• **Dataset content**:
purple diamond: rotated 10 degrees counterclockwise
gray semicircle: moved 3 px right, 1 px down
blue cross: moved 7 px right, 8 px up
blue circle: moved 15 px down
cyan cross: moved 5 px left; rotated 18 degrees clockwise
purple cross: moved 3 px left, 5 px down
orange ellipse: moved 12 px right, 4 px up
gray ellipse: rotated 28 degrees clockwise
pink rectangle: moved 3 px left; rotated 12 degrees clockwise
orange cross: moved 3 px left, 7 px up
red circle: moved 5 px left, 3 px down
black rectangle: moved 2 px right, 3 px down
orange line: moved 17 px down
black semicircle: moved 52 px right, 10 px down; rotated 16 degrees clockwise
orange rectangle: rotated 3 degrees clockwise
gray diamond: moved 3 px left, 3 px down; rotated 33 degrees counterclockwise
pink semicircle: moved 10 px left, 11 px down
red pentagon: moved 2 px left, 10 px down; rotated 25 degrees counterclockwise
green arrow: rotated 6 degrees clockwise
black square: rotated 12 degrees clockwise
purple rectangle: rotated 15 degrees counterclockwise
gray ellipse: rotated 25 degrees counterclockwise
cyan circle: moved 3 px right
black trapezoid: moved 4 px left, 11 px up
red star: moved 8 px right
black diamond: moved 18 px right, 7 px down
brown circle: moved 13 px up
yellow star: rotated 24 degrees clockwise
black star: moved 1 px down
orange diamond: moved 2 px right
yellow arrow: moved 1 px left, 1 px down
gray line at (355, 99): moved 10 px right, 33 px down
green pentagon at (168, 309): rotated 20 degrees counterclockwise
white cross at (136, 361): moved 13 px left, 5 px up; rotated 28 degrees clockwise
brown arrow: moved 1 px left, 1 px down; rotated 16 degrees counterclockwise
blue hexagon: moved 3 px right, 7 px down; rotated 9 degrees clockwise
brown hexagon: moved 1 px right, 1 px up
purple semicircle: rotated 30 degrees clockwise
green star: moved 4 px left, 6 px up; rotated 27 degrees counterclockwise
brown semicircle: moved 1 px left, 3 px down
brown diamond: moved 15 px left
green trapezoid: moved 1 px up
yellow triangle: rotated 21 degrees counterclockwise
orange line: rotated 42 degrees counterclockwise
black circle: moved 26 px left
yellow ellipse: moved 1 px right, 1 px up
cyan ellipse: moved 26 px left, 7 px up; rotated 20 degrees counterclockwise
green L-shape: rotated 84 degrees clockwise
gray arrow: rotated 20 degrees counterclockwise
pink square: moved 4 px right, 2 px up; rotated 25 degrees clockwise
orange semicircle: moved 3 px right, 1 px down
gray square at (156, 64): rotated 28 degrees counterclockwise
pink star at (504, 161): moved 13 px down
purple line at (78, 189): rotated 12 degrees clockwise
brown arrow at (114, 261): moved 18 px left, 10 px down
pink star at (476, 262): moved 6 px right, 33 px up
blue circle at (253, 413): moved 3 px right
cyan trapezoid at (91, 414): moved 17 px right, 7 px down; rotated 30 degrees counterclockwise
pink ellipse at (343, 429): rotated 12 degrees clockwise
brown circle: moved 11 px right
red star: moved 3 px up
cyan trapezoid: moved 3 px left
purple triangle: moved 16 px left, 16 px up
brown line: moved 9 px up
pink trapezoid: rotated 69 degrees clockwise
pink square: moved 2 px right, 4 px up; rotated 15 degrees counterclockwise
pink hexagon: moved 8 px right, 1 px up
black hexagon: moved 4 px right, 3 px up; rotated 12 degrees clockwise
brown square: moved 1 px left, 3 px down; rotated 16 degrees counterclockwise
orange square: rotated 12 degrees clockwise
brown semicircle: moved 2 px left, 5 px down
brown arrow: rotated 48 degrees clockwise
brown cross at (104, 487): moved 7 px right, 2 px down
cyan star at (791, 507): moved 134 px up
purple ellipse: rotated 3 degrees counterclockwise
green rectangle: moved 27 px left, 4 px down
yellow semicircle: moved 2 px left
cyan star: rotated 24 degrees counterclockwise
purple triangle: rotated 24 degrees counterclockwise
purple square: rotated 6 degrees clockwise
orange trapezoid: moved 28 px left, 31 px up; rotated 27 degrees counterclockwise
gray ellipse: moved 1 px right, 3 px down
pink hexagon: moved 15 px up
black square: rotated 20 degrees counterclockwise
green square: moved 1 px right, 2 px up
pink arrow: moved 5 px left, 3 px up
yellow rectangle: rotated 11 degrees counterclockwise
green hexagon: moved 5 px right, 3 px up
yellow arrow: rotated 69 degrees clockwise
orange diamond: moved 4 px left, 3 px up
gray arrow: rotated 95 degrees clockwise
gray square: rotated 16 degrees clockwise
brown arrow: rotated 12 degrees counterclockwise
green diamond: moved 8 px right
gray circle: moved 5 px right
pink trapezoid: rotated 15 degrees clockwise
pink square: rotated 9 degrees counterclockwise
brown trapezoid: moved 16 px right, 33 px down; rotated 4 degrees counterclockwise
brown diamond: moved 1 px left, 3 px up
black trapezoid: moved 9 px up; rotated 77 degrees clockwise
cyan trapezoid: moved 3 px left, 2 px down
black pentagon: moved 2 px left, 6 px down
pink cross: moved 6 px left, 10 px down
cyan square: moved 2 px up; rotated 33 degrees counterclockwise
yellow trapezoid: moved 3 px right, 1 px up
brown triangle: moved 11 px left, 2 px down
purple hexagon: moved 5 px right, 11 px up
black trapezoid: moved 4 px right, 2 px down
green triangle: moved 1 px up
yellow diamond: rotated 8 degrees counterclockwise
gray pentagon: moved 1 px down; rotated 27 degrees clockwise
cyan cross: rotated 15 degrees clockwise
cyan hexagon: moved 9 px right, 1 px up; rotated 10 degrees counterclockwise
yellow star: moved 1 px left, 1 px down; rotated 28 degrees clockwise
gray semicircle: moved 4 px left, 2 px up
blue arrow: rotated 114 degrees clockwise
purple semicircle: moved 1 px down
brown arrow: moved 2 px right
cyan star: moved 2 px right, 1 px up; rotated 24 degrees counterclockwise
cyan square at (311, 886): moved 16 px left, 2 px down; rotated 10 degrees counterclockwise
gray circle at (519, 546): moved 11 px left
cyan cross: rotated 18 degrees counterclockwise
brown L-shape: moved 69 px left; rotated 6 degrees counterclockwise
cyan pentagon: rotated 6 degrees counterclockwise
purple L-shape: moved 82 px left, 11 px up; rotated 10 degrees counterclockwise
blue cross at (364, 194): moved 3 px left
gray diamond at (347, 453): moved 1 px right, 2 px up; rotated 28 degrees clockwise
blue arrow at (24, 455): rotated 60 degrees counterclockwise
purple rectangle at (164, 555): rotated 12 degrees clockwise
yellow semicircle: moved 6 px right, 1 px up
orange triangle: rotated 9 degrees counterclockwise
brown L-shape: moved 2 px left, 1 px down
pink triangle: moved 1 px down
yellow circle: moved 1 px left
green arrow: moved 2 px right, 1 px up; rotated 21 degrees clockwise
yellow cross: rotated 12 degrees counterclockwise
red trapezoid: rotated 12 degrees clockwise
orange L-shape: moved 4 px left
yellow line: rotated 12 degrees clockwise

• **Stated goal**: Reproduce all of the entries above, line for line and word for word, with nothing altered.

• **Completed task**:
purple diamond: rotated 10 degrees counterclockwise
gray semicircle: moved 3 px right, 1 px down
blue cross: moved 7 px right, 8 px up
blue circle: moved 15 px down
cyan cross: moved 5 px left; rotated 18 degrees clockwise
purple cross: moved 3 px left, 5 px down
orange ellipse: moved 12 px right, 4 px up
gray ellipse: rotated 28 degrees clockwise
pink rectangle: moved 3 px left; rotated 12 degrees clockwise
orange cross: moved 3 px left, 7 px up
red circle: moved 5 px left, 3 px down
black rectangle: moved 2 px right, 3 px down
orange line: moved 17 px down
black semicircle: moved 52 px right, 10 px down; rotated 16 degrees clockwise
orange rectangle: rotated 3 degrees clockwise
gray diamond: moved 3 px left, 3 px down; rotated 33 degrees counterclockwise
pink semicircle: moved 10 px left, 11 px down
red pentagon: moved 2 px left, 10 px down; rotated 25 degrees counterclockwise
green arrow: rotated 6 degrees clockwise
black square: rotated 12 degrees clockwise
purple rectangle: rotated 15 degrees counterclockwise
gray ellipse: rotated 25 degrees counterclockwise
cyan circle: moved 3 px right
black trapezoid: moved 4 px left, 11 px up
red star: moved 8 px right
black diamond: moved 18 px right, 7 px down
brown circle: moved 13 px up
yellow star: rotated 24 degrees clockwise
black star: moved 1 px down
orange diamond: moved 2 px right
yellow arrow: moved 1 px left, 1 px down
gray line at (355, 99): moved 10 px right, 33 px down
green pentagon at (168, 309): rotated 20 degrees counterclockwise
white cross at (136, 361): moved 13 px left, 5 px up; rotated 28 degrees clockwise
brown arrow: moved 1 px left, 1 px down; rotated 16 degrees counterclockwise
blue hexagon: moved 3 px right, 7 px down; rotated 9 degrees clockwise
brown hexagon: moved 1 px right, 1 px up
purple semicircle: rotated 30 degrees clockwise
green star: moved 4 px left, 6 px up; rotated 27 degrees counterclockwise
brown semicircle: moved 1 px left, 3 px down
brown diamond: moved 15 px left
green trapezoid: moved 1 px up
yellow triangle: rotated 21 degrees counterclockwise
orange line: rotated 42 degrees counterclockwise
black circle: moved 26 px left
yellow ellipse: moved 1 px right, 1 px up
cyan ellipse: moved 26 px left, 7 px up; rotated 20 degrees counterclockwise
green L-shape: rotated 84 degrees clockwise
gray arrow: rotated 20 degrees counterclockwise
pink square: moved 4 px right, 2 px up; rotated 25 degrees clockwise
orange semicircle: moved 3 px right, 1 px down
gray square at (156, 64): rotated 28 degrees counterclockwise
pink star at (504, 161): moved 13 px down
purple line at (78, 189): rotated 12 degrees clockwise
brown arrow at (114, 261): moved 18 px left, 10 px down
pink star at (476, 262): moved 6 px right, 33 px up
blue circle at (253, 413): moved 3 px right
cyan trapezoid at (91, 414): moved 17 px right, 7 px down; rotated 30 degrees counterclockwise
pink ellipse at (343, 429): rotated 12 degrees clockwise
brown circle: moved 11 px right
red star: moved 3 px up
cyan trapezoid: moved 3 px left
purple triangle: moved 16 px left, 16 px up
brown line: moved 9 px up
pink trapezoid: rotated 69 degrees clockwise
pink square: moved 2 px right, 4 px up; rotated 15 degrees counterclockwise
pink hexagon: moved 8 px right, 1 px up
black hexagon: moved 4 px right, 3 px up; rotated 12 degrees clockwise
brown square: moved 1 px left, 3 px down; rotated 16 degrees counterclockwise
orange square: rotated 12 degrees clockwise
brown semicircle: moved 2 px left, 5 px down
brown arrow: rotated 48 degrees clockwise
brown cross at (104, 487): moved 7 px right, 2 px down
cyan star at (791, 507): moved 134 px up
purple ellipse: rotated 3 degrees counterclockwise
green rectangle: moved 27 px left, 4 px down
yellow semicircle: moved 2 px left
cyan star: rotated 24 degrees counterclockwise
purple triangle: rotated 24 degrees counterclockwise
purple square: rotated 6 degrees clockwise
orange trapezoid: moved 28 px left, 31 px up; rotated 27 degrees counterclockwise
gray ellipse: moved 1 px right, 3 px down
pink hexagon: moved 15 px up
black square: rotated 20 degrees counterclockwise
green square: moved 1 px right, 2 px up
pink arrow: moved 5 px left, 3 px up
yellow rectangle: rotated 11 degrees counterclockwise
green hexagon: moved 5 px right, 3 px up
yellow arrow: rotated 69 degrees clockwise
orange diamond: moved 4 px left, 3 px up
gray arrow: rotated 95 degrees clockwise
gray square: rotated 16 degrees clockwise
brown arrow: rotated 12 degrees counterclockwise
green diamond: moved 8 px right
gray circle: moved 5 px right
pink trapezoid: rotated 15 degrees clockwise
pink square: rotated 9 degrees counterclockwise
brown trapezoid: moved 16 px right, 33 px down; rotated 4 degrees counterclockwise
brown diamond: moved 1 px left, 3 px up
black trapezoid: moved 9 px up; rotated 77 degrees clockwise
cyan trapezoid: moved 3 px left, 2 px down
black pentagon: moved 2 px left, 6 px down
pink cross: moved 6 px left, 10 px down
cyan square: moved 2 px up; rotated 33 degrees counterclockwise
yellow trapezoid: moved 3 px right, 1 px up
brown triangle: moved 11 px left, 2 px down
purple hexagon: moved 5 px right, 11 px up
black trapezoid: moved 4 px right, 2 px down
green triangle: moved 1 px up
yellow diamond: rotated 8 degrees counterclockwise
gray pentagon: moved 1 px down; rotated 27 degrees clockwise
cyan cross: rotated 15 degrees clockwise
cyan hexagon: moved 9 px right, 1 px up; rotated 10 degrees counterclockwise
yellow star: moved 1 px left, 1 px down; rotated 28 degrees clockwise
gray semicircle: moved 4 px left, 2 px up
blue arrow: rotated 114 degrees clockwise
purple semicircle: moved 1 px down
brown arrow: moved 2 px right
cyan star: moved 2 px right, 1 px up; rotated 24 degrees counterclockwise
cyan square at (311, 886): moved 16 px left, 2 px down; rotated 10 degrees counterclockwise
gray circle at (519, 546): moved 11 px left
cyan cross: rotated 18 degrees counterclockwise
brown L-shape: moved 69 px left; rotated 6 degrees counterclockwise
cyan pentagon: rotated 6 degrees counterclockwise
purple L-shape: moved 82 px left, 11 px up; rotated 10 degrees counterclockwise
blue cross at (364, 194): moved 3 px left
gray diamond at (347, 453): moved 1 px right, 2 px up; rotated 28 degrees clockwise
blue arrow at (24, 455): rotated 60 degrees counterclockwise
purple rectangle at (164, 555): rotated 12 degrees clockwise
yellow semicircle: moved 6 px right, 1 px up
orange triangle: rotated 9 degrees counterclockwise
brown L-shape: moved 2 px left, 1 px down
pink triangle: moved 1 px down
yellow circle: moved 1 px left
green arrow: moved 2 px right, 1 px up; rotated 21 degrees clockwise
yellow cross: rotated 12 degrees counterclockwise
red trapezoid: rotated 12 degrees clockwise
orange L-shape: moved 4 px left
yellow line: rotated 12 degrees clockwise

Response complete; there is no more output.